### Provided records
━━━━━━━━━━

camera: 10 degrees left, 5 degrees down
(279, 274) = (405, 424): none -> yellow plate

━━━━━━━━━━

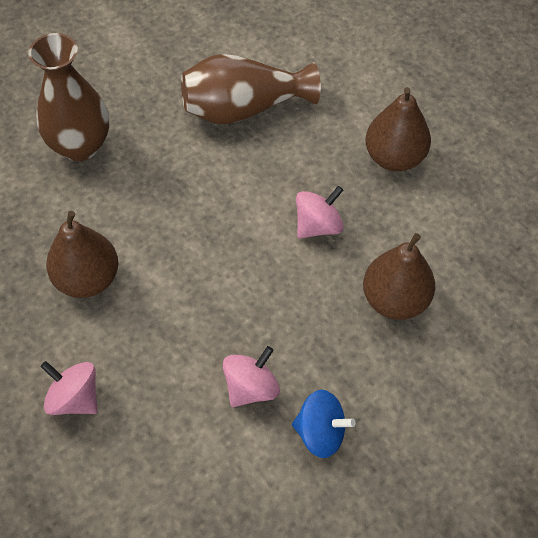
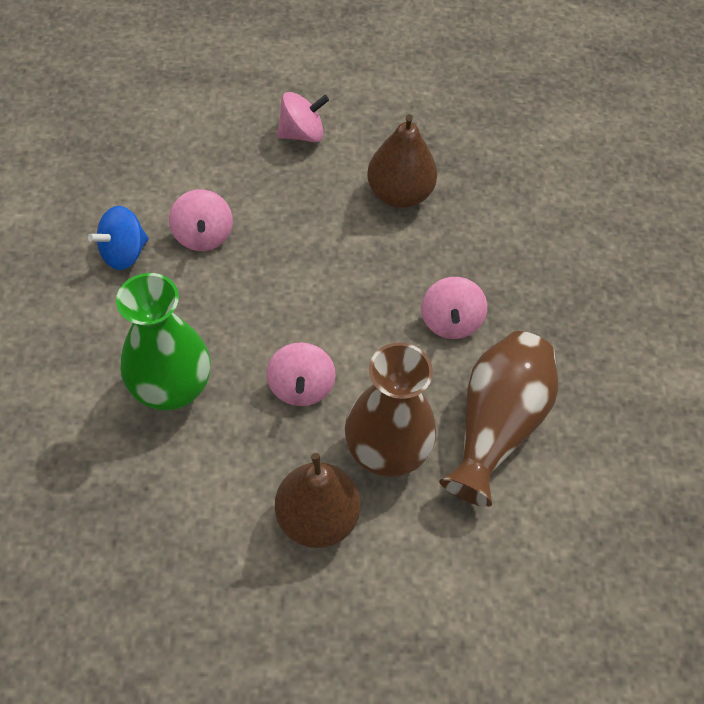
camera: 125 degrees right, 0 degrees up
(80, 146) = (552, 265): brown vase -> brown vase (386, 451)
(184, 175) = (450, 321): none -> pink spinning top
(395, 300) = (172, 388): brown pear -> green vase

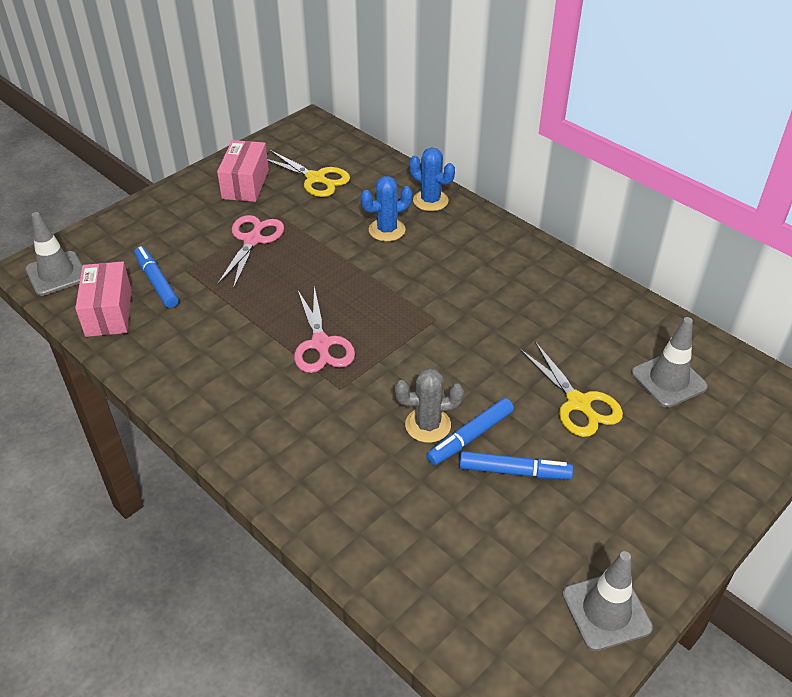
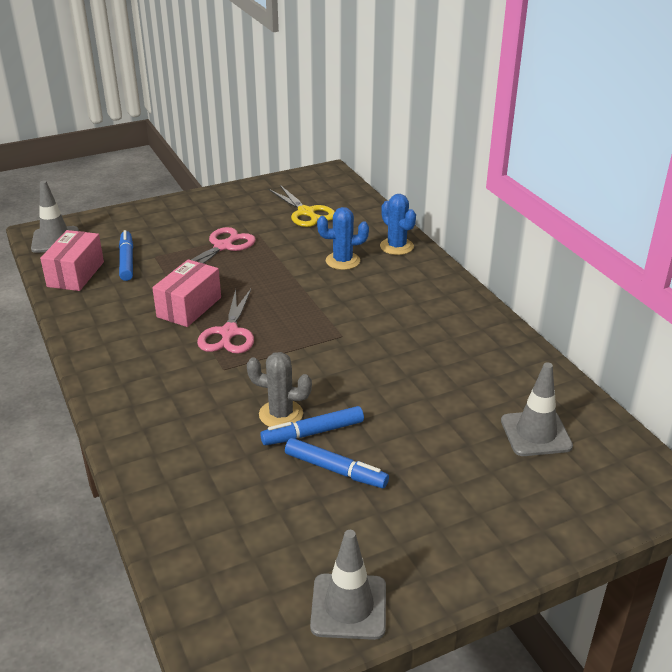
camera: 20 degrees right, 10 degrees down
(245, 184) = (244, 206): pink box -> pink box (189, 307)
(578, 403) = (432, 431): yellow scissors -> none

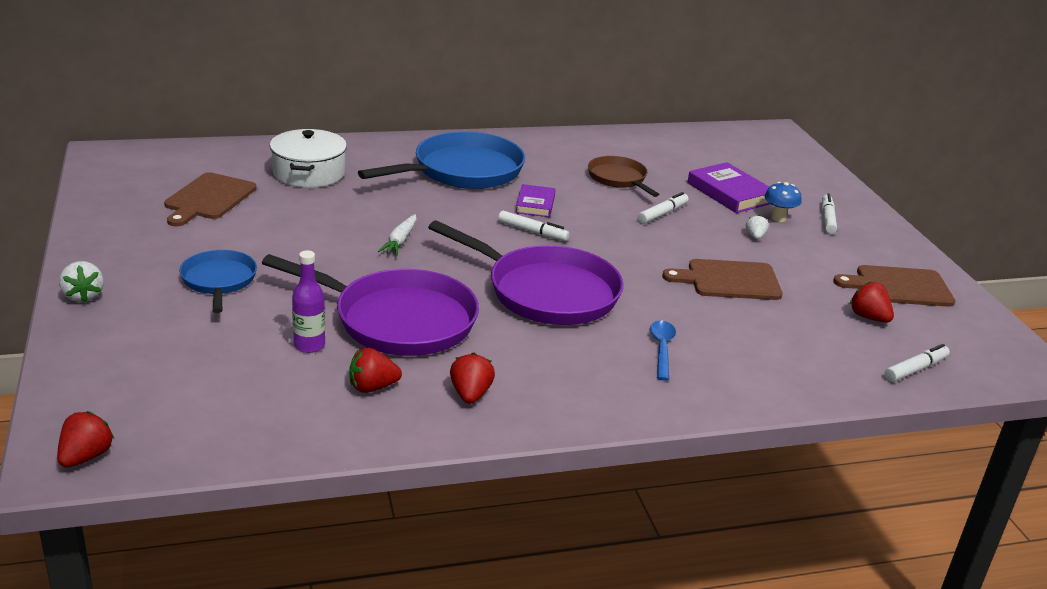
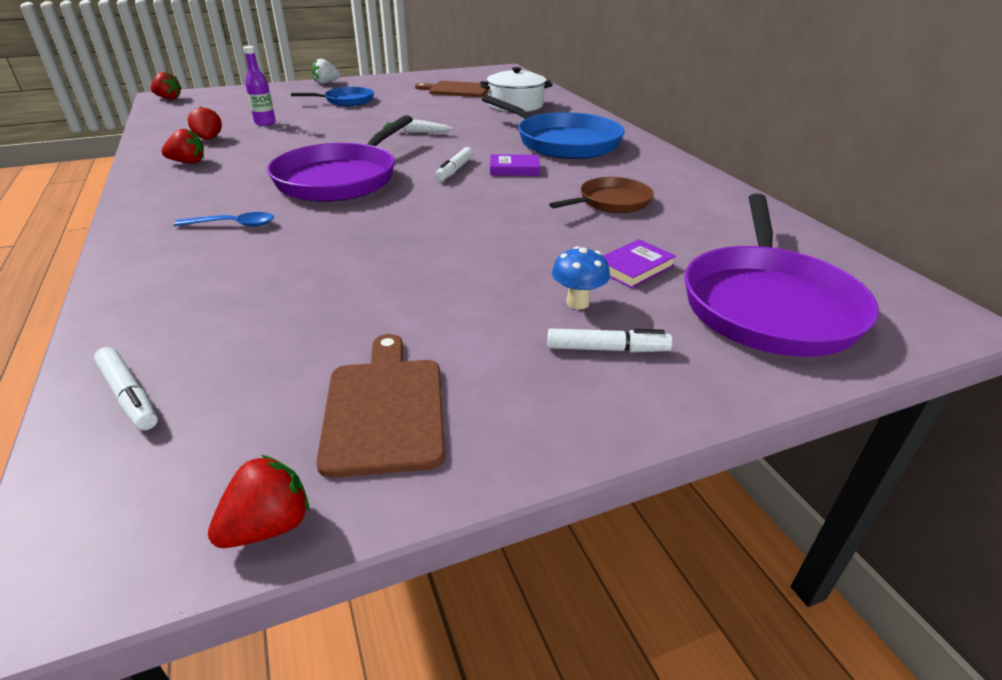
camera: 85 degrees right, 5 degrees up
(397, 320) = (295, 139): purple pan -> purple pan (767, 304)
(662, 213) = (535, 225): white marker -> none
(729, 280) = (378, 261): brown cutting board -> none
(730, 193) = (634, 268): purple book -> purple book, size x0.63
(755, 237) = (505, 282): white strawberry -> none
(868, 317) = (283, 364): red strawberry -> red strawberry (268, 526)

━━━━━━━━━━

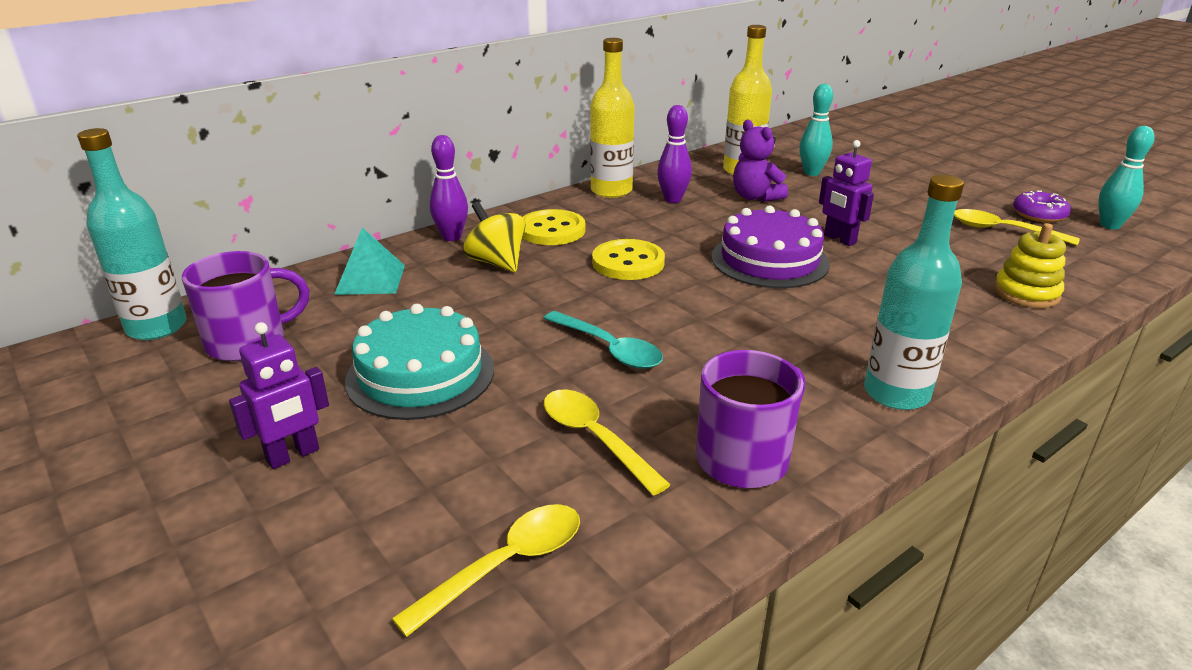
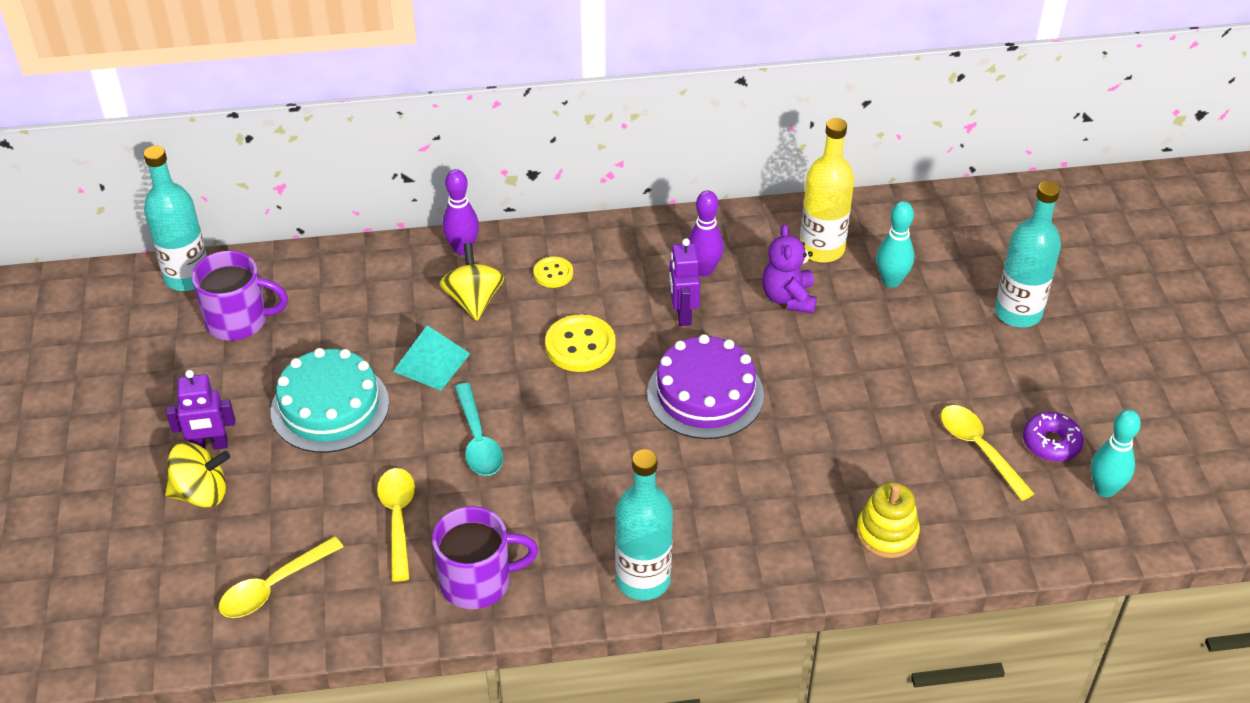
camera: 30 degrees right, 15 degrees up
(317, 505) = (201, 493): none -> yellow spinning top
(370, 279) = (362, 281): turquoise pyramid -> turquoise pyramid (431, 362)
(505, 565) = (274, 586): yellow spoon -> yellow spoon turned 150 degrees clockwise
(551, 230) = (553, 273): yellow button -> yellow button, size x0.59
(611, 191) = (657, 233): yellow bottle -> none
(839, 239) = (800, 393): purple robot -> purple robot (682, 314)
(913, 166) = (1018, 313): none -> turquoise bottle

━━━━━━━━━━

### Task directions
How many lines in the entries include "bottle"? Only the number is wanted.

### Response to the exercise
2